▸ **ACTION ITEM**: Print the lines of the data, starting with the first, up to and including the line where "(388, 323) = (606, 206): green" appears.

▸ **Coordinate-based object records**:
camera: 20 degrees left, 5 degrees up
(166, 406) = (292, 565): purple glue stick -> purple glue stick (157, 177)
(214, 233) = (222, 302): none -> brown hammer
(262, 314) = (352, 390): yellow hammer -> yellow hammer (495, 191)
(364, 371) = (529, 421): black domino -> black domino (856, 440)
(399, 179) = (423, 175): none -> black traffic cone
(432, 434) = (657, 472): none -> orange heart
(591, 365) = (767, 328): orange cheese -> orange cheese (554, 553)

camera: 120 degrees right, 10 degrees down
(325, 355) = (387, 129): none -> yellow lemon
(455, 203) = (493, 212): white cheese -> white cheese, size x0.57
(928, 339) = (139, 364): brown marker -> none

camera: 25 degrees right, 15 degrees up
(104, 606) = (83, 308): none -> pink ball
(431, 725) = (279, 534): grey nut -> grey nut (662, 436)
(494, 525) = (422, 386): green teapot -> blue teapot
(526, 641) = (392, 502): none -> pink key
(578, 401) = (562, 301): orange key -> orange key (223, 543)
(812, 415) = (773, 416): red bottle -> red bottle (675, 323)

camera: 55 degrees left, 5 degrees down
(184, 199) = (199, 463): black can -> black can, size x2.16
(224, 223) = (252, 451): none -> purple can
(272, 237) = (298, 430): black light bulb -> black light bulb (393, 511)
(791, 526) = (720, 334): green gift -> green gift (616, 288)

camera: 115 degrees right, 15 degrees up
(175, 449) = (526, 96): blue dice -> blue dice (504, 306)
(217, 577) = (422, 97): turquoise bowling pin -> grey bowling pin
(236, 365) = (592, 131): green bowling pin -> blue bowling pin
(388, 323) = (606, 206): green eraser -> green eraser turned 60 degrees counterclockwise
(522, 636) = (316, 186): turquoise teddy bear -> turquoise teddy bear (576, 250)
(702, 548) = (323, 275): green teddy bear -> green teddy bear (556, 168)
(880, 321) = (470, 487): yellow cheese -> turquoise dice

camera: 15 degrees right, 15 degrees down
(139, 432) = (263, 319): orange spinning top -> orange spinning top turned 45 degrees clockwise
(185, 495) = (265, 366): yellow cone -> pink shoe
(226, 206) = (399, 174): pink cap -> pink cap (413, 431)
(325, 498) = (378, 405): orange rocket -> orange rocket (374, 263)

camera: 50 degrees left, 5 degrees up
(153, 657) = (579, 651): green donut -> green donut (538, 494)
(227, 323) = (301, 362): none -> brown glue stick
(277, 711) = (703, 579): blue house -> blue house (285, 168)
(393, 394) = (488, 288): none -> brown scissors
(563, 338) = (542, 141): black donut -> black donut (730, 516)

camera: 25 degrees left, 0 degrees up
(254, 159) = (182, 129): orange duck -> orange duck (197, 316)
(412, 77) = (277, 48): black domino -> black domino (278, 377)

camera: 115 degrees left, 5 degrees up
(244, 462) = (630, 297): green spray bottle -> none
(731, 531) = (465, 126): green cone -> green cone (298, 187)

▸ **RESPONSE**:
camera: 20 degrees left, 5 degrees up
(166, 406) = (292, 565): purple glue stick -> purple glue stick (157, 177)
(214, 233) = (222, 302): none -> brown hammer
(262, 314) = (352, 390): yellow hammer -> yellow hammer (495, 191)
(364, 371) = (529, 421): black domino -> black domino (856, 440)
(399, 179) = (423, 175): none -> black traffic cone
(432, 434) = (657, 472): none -> orange heart
(591, 365) = (767, 328): orange cheese -> orange cheese (554, 553)

camera: 120 degrees right, 10 degrees down
(325, 355) = (387, 129): none -> yellow lemon
(455, 203) = (493, 212): white cheese -> white cheese, size x0.57
(928, 339) = (139, 364): brown marker -> none

camera: 25 degrees right, 15 degrees up
(104, 606) = (83, 308): none -> pink ball
(431, 725) = (279, 534): grey nut -> grey nut (662, 436)
(494, 525) = (422, 386): green teapot -> blue teapot
(526, 641) = (392, 502): none -> pink key
(578, 401) = (562, 301): orange key -> orange key (223, 543)
(812, 415) = (773, 416): red bottle -> red bottle (675, 323)

camera: 55 degrees left, 5 degrees down
(184, 199) = (199, 463): black can -> black can, size x2.16
(224, 223) = (252, 451): none -> purple can
(272, 237) = (298, 430): black light bulb -> black light bulb (393, 511)
(791, 526) = (720, 334): green gift -> green gift (616, 288)

camera: 115 degrees right, 15 degrees up
(175, 449) = (526, 96): blue dice -> blue dice (504, 306)
(217, 577) = (422, 97): turquoise bowling pin -> grey bowling pin
(236, 365) = (592, 131): green bowling pin -> blue bowling pin
(388, 323) = (606, 206): green eraser -> green eraser turned 60 degrees counterclockwise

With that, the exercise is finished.